Recorded data:
- - - - - - -
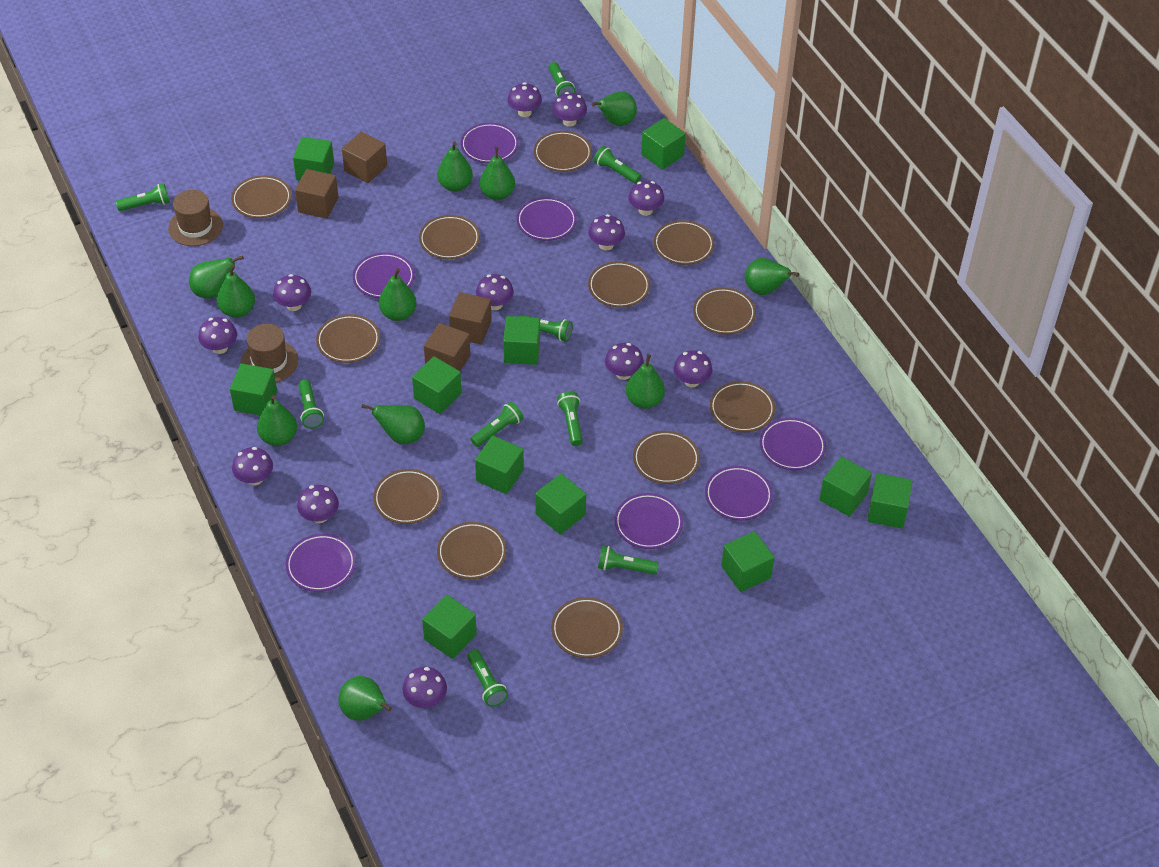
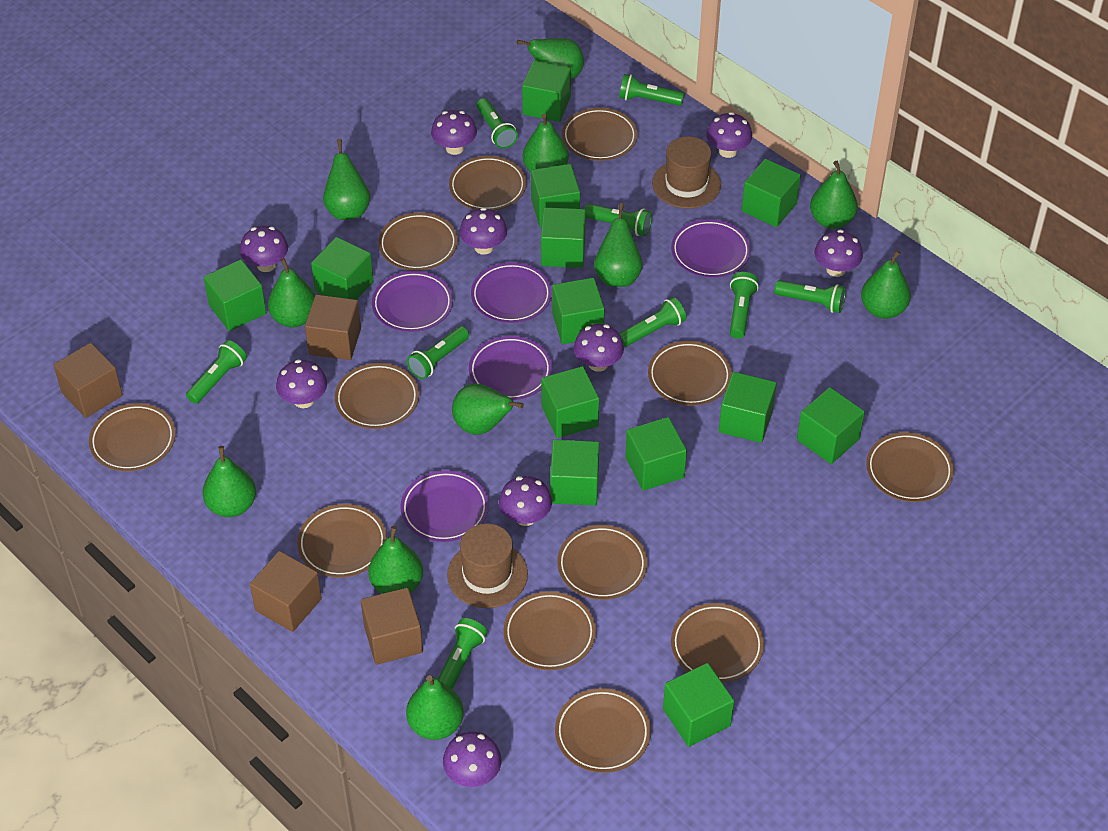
green cube: 11 -> 13
purple mushroom: 12 -> 9
purple plate: 7 -> 5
- - - - - - -
Exercise description: Show every line of the listing that includes the word "purple".

Exercise answer:
purple mushroom: 12 -> 9
purple plate: 7 -> 5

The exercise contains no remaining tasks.